Stored records:

----------

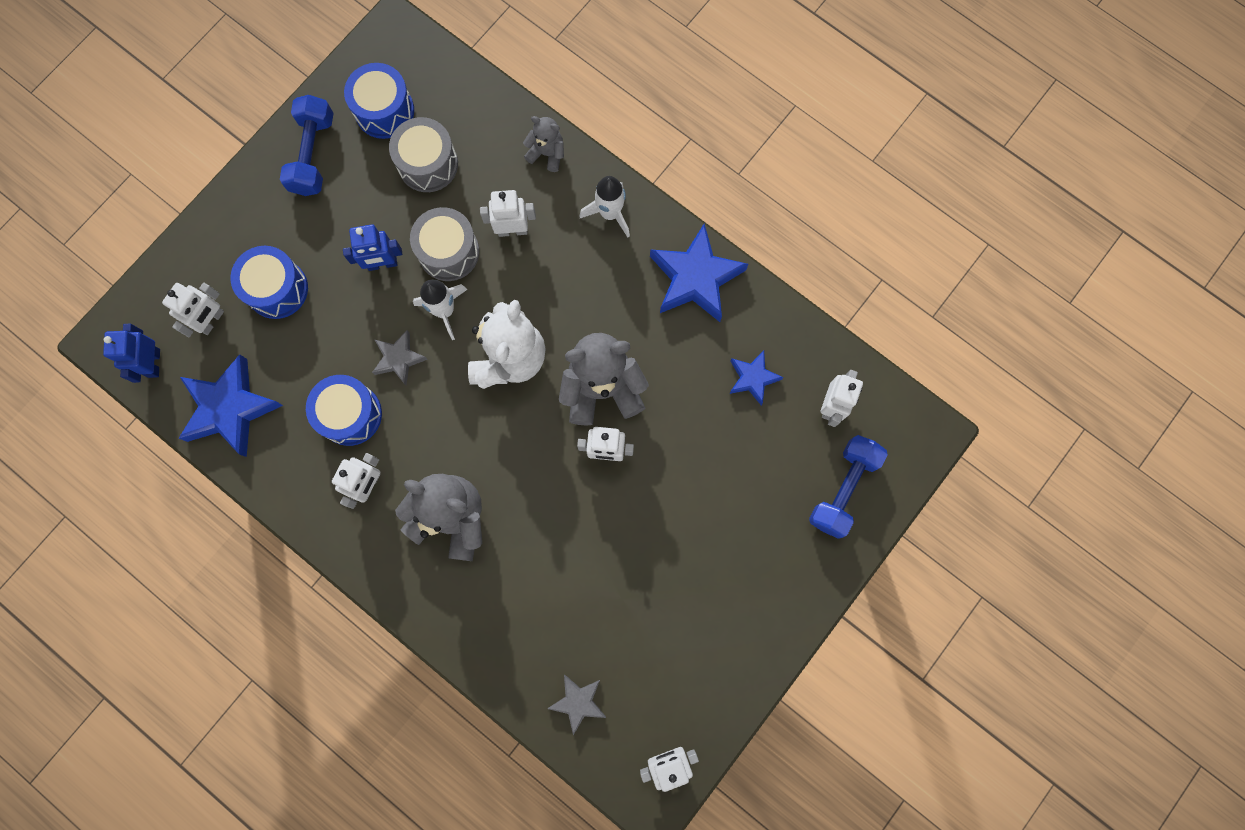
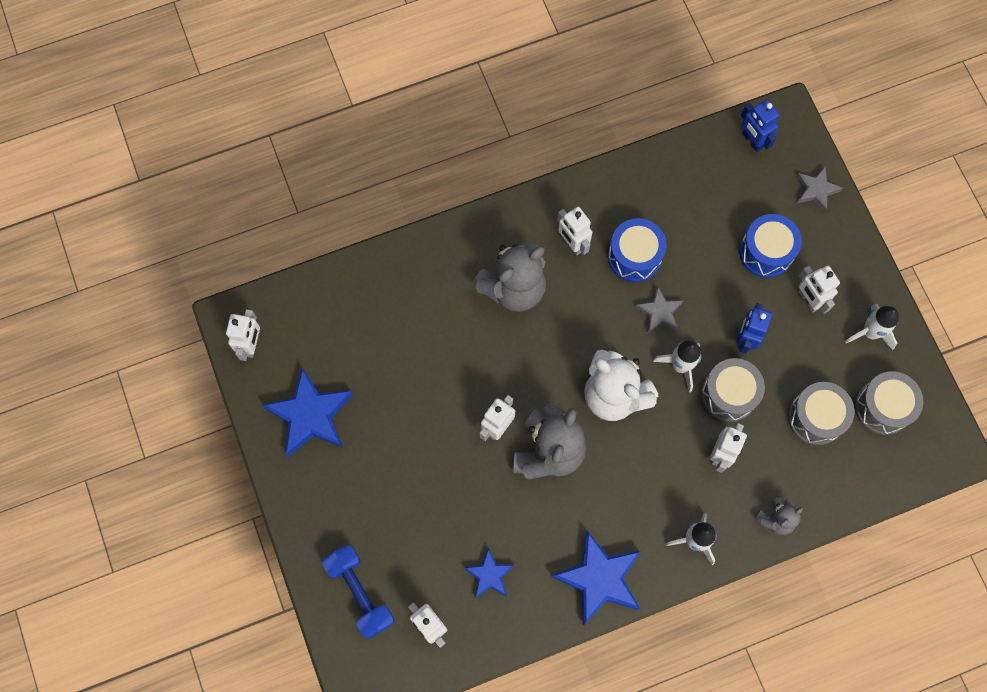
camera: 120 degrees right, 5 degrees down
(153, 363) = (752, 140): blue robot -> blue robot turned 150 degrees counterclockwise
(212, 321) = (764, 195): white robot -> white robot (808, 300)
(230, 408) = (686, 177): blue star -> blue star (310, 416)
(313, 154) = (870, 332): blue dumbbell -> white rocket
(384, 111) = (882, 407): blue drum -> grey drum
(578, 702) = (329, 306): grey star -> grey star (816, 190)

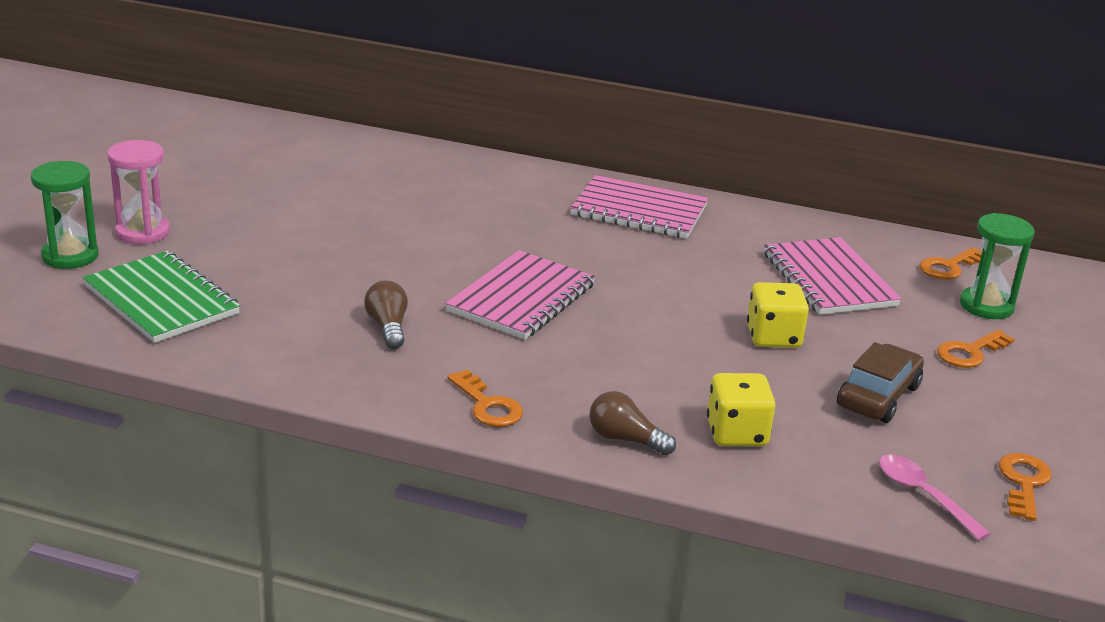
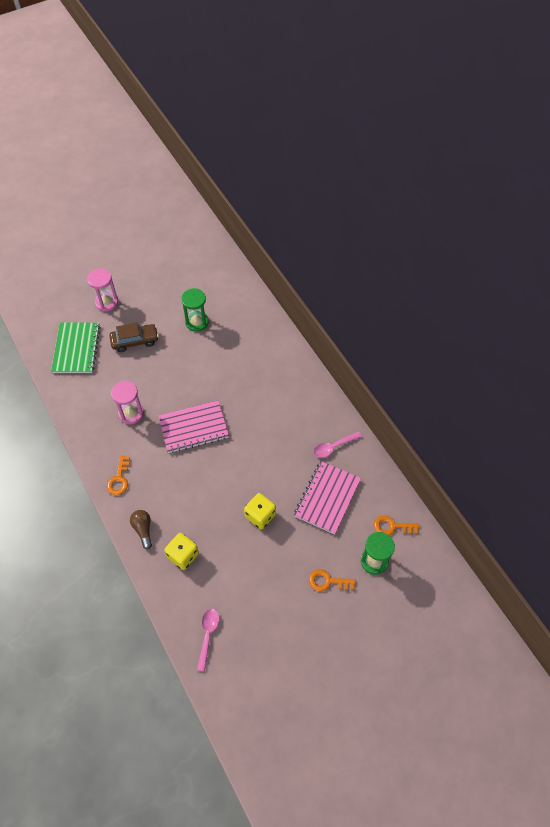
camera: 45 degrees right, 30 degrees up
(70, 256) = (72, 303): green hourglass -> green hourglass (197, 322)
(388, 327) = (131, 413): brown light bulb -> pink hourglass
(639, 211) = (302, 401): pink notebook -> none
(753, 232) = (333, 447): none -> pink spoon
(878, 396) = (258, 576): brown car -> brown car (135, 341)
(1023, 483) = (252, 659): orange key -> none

----------

> _Task details_: Before printing anything, remove the pictures; then print all the records exactly.

> _Solution_:
camera: 120 degrees right, 5 degrees down
(153, 363) = (752, 140): blue robot -> blue robot turned 150 degrees counterclockwise
(212, 321) = (764, 195): white robot -> white robot (808, 300)
(230, 408) = (686, 177): blue star -> blue star (310, 416)
(313, 154) = (870, 332): blue dumbbell -> white rocket
(384, 111) = (882, 407): blue drum -> grey drum
(578, 702) = (329, 306): grey star -> grey star (816, 190)

camera: 45 degrees right, 30 degrees up
(70, 256) = (72, 303): green hourglass -> green hourglass (197, 322)
(388, 327) = (131, 413): brown light bulb -> pink hourglass
(639, 211) = (302, 401): pink notebook -> none
(753, 232) = (333, 447): none -> pink spoon
(878, 396) = (258, 576): brown car -> brown car (135, 341)
(1023, 483) = (252, 659): orange key -> none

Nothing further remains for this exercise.